Extracted records:
——

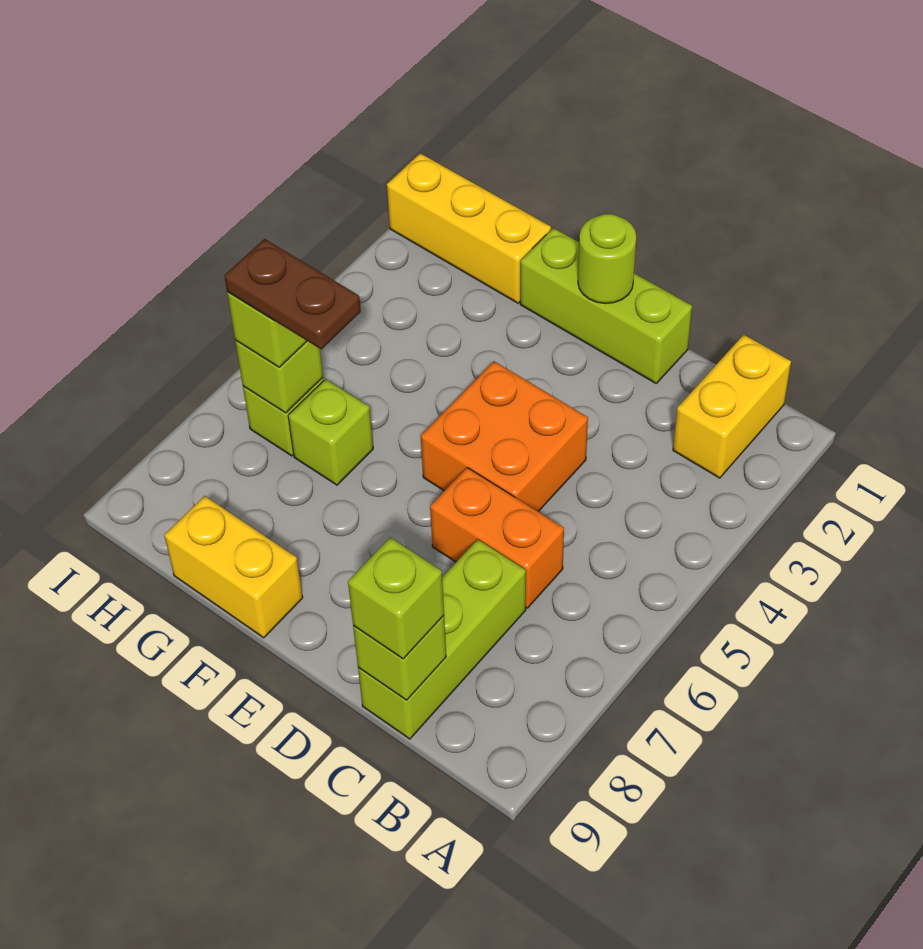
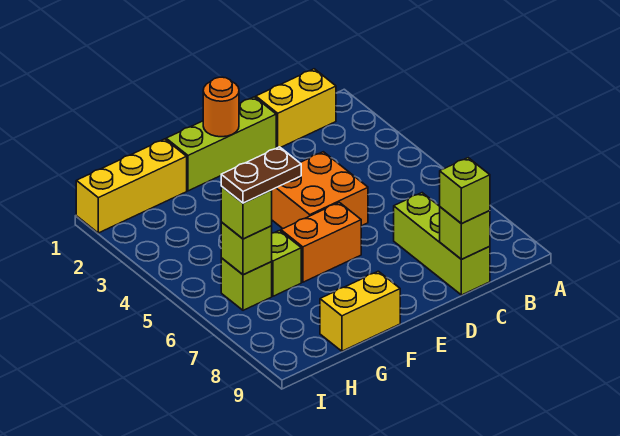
yellow brick B1:B2 level 1 -> yellow brick B1:C1 level 1
orange brick C6:D6 level 1 -> orange brick E6:F6 level 1
lime round brick E1 level 2 -> orange round brick E1 level 2

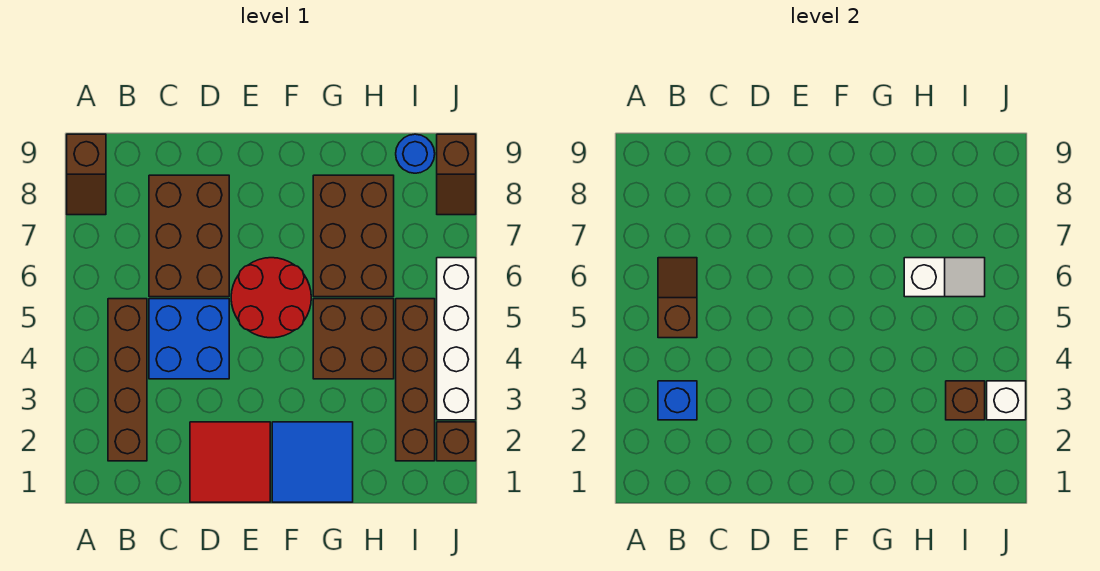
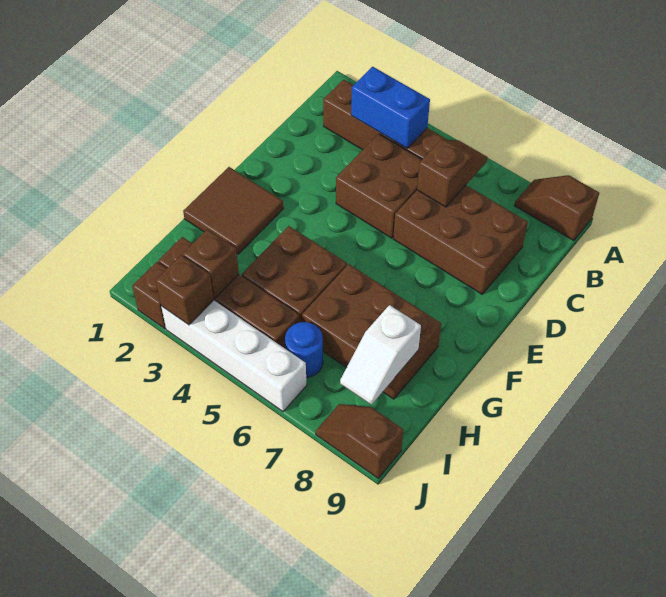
blue brick B3 level 2 -> blue brick B3:B4 level 2
brown slope B5:B6 level 2 top 5 -> brown slope B6:C6 level 2 top C
blue brick C4:D5 level 1 -> brown brick C4:D5 level 1
red tile D1:E2 level 1 -> none
red round brick E5:F6 level 1 -> none
blue tile F1:G2 level 1 -> brown tile F1:G2 level 1
white slope H6:I6 level 2 top H -> white slope H8:I8 level 2 top H
blue round brick I9 level 1 -> blue round brick I6 level 1
white brick J3 level 2 -> brown brick J3 level 2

——

▶ The problem:
Reproduce the data verbatim and omit each image.

▶ Expected answer:
yellow brick B1:B2 level 1 -> yellow brick B1:C1 level 1
orange brick C6:D6 level 1 -> orange brick E6:F6 level 1
lime round brick E1 level 2 -> orange round brick E1 level 2

blue brick B3 level 2 -> blue brick B3:B4 level 2
brown slope B5:B6 level 2 top 5 -> brown slope B6:C6 level 2 top C
blue brick C4:D5 level 1 -> brown brick C4:D5 level 1
red tile D1:E2 level 1 -> none
red round brick E5:F6 level 1 -> none
blue tile F1:G2 level 1 -> brown tile F1:G2 level 1
white slope H6:I6 level 2 top H -> white slope H8:I8 level 2 top H
blue round brick I9 level 1 -> blue round brick I6 level 1
white brick J3 level 2 -> brown brick J3 level 2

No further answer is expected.